**What needs to be done:** Show every line of the data where the word "gray" can be found.
[Provided data]
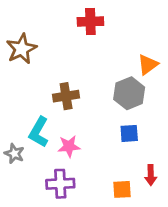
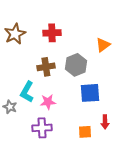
red cross: (90, 22) -> (52, 33), moved
gray hexagon: (129, 93) -> (76, 65), moved
blue square: (129, 133) -> (90, 93), size x1.5

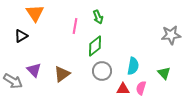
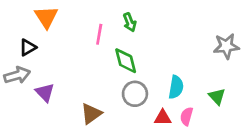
green diamond: (95, 46) -> (126, 61), turned -65
brown triangle: (62, 74) -> (91, 114), moved
gray arrow: (13, 81) -> (17, 75), moved, turned -48

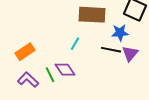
[/Provided data]
**Worked solution:**
gray hexagon: (129, 93) -> (76, 65), moved
gray arrow: (13, 81) -> (17, 75), moved, turned -48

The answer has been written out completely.